TASK INPUTS: Begin

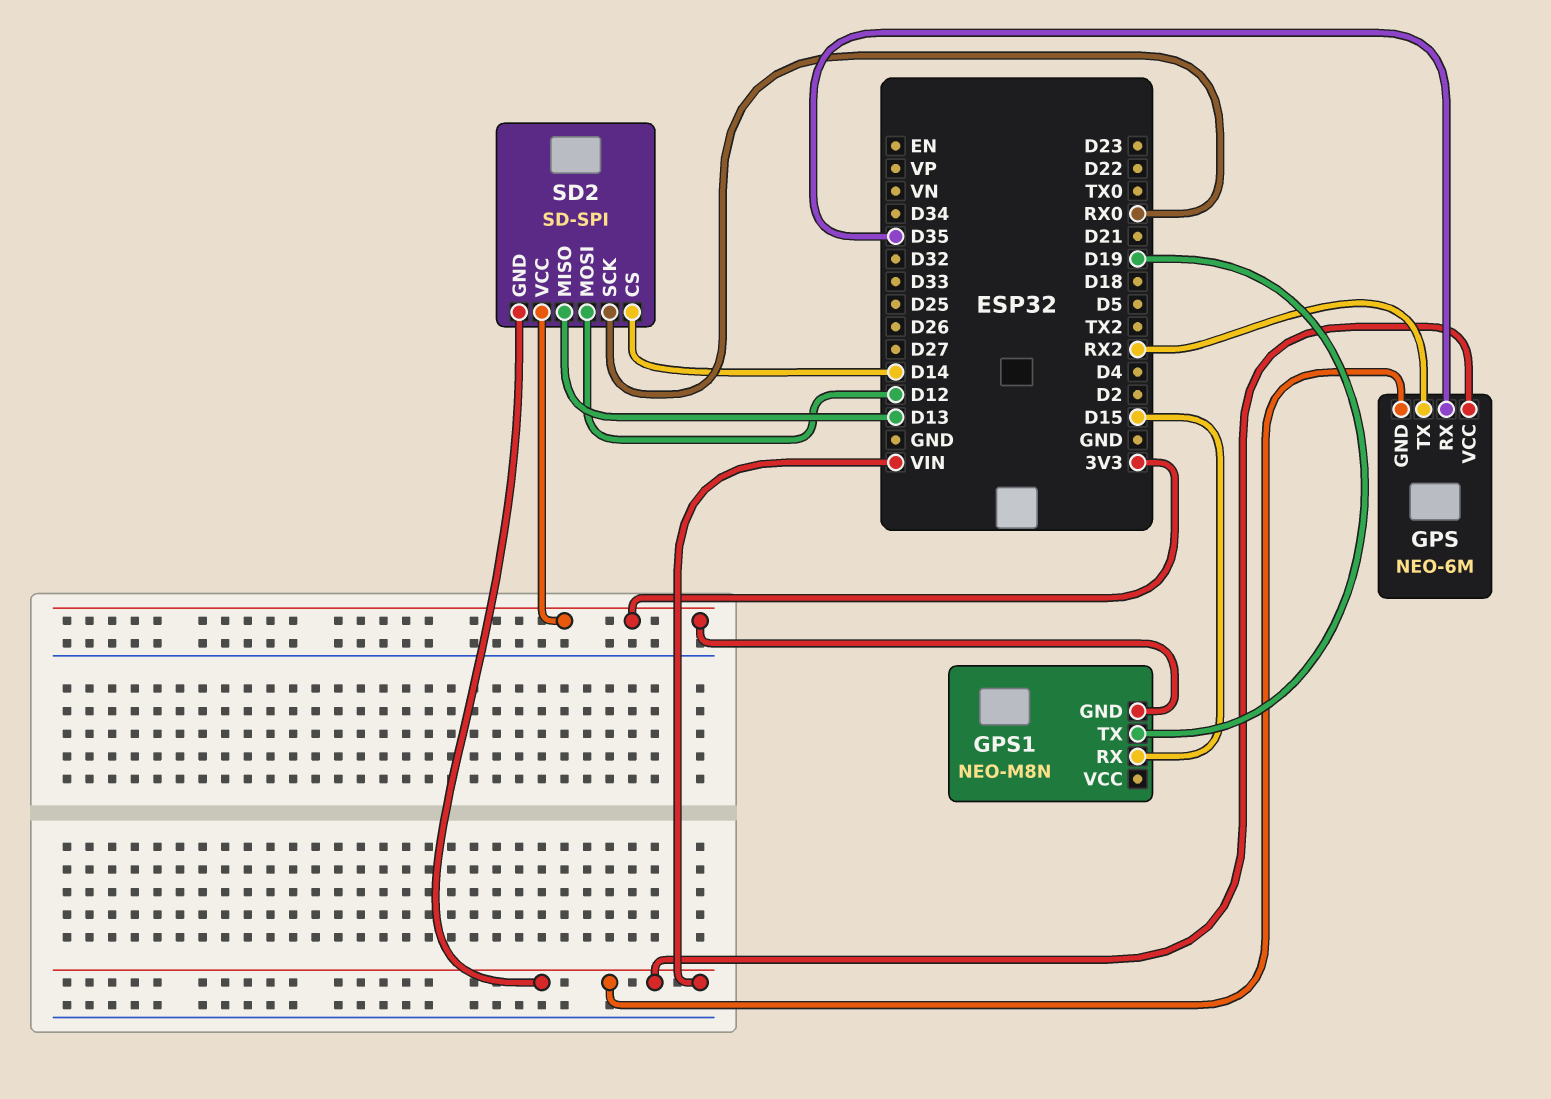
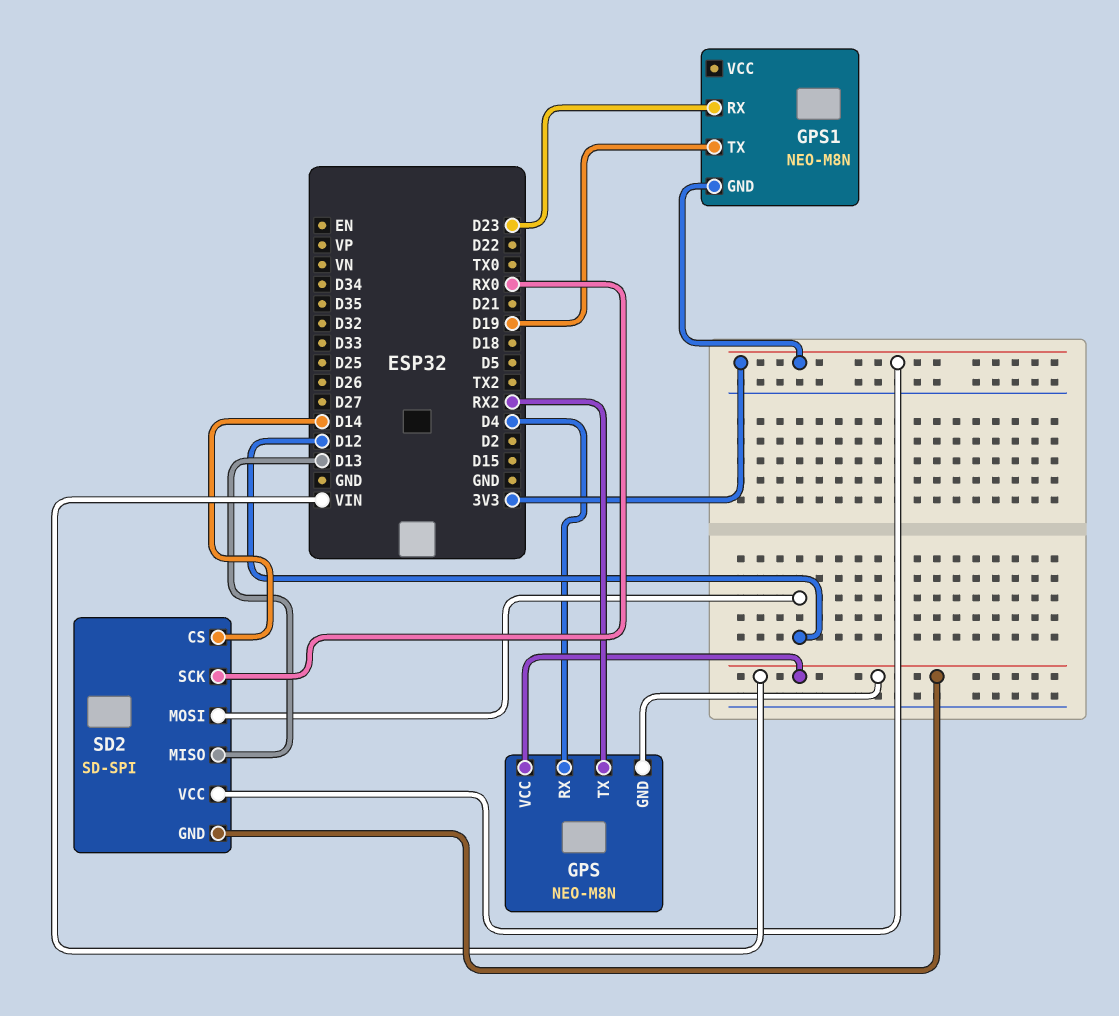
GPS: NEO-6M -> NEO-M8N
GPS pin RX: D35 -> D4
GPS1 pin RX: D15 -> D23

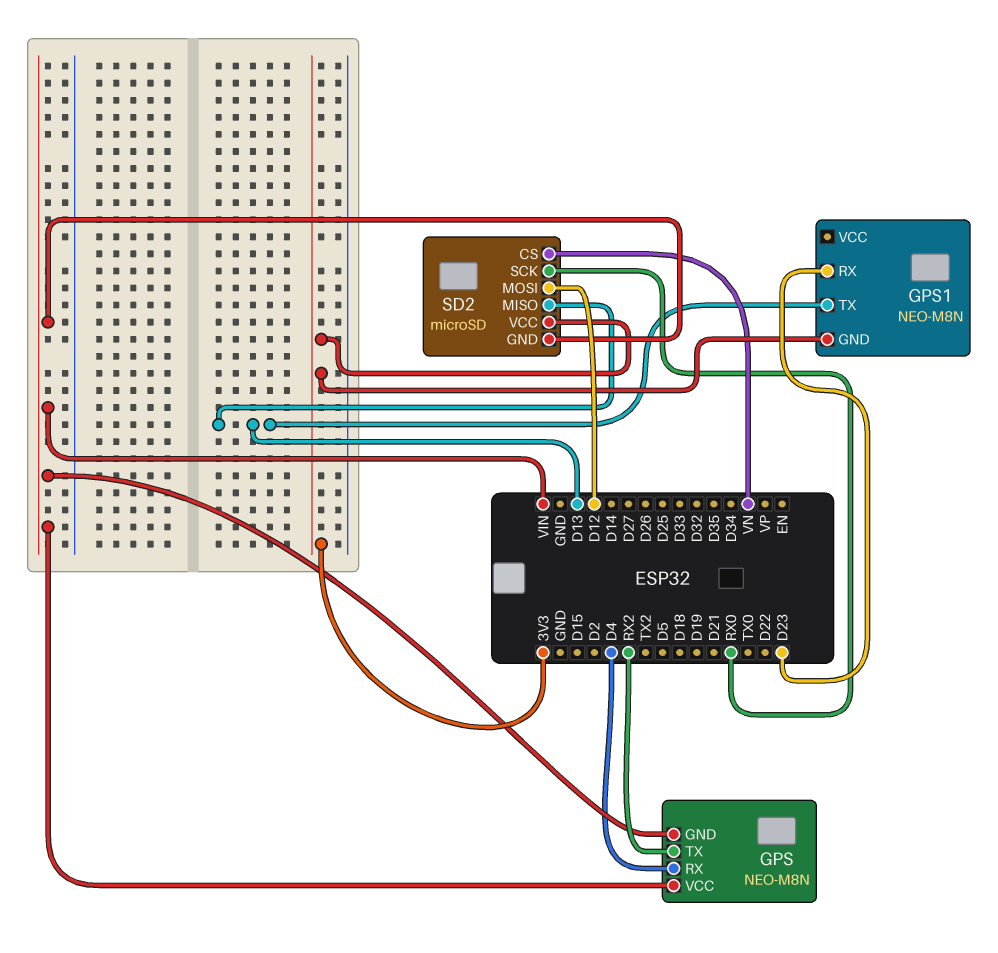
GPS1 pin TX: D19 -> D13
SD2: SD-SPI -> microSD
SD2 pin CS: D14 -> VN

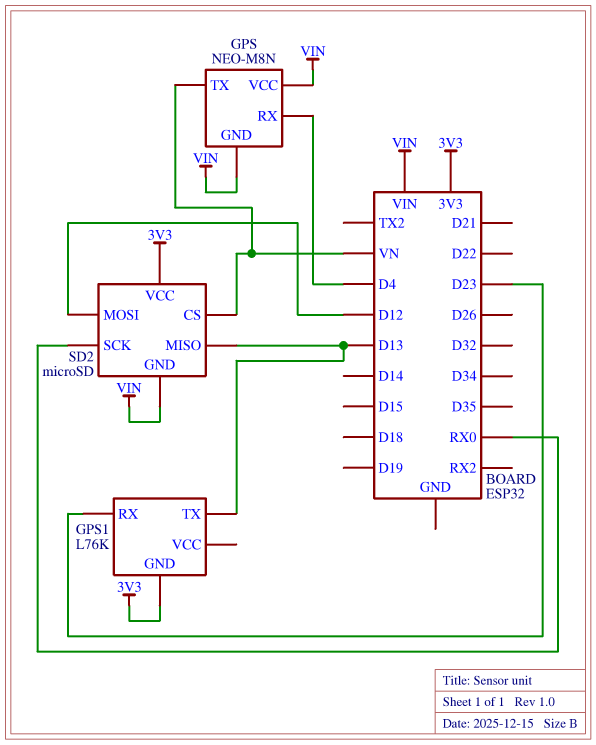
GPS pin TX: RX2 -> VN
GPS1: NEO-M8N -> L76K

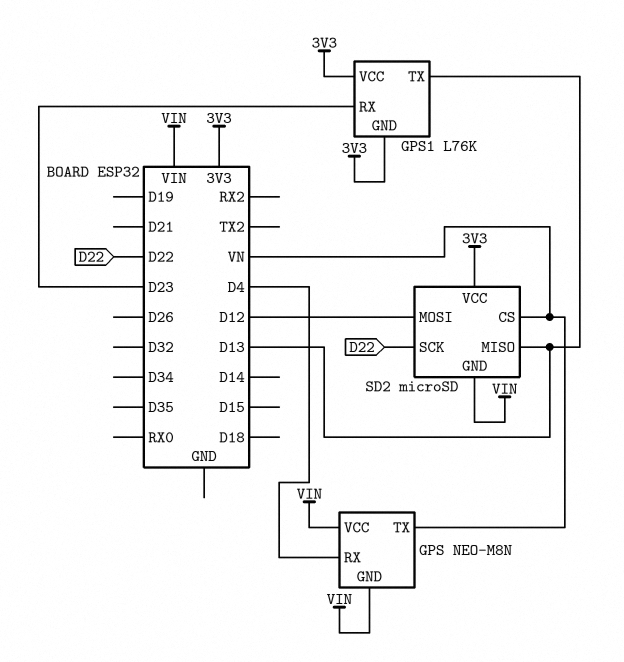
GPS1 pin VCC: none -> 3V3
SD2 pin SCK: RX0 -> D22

TASK INPUTS: End

PROBLEM DESCRIPTION :: Please copy the data above character for character, skipping any pictures.

RESPONSE AREA ::
GPS: NEO-6M -> NEO-M8N
GPS pin RX: D35 -> D4
GPS1 pin RX: D15 -> D23

GPS1 pin TX: D19 -> D13
SD2: SD-SPI -> microSD
SD2 pin CS: D14 -> VN

GPS pin TX: RX2 -> VN
GPS1: NEO-M8N -> L76K

GPS1 pin VCC: none -> 3V3
SD2 pin SCK: RX0 -> D22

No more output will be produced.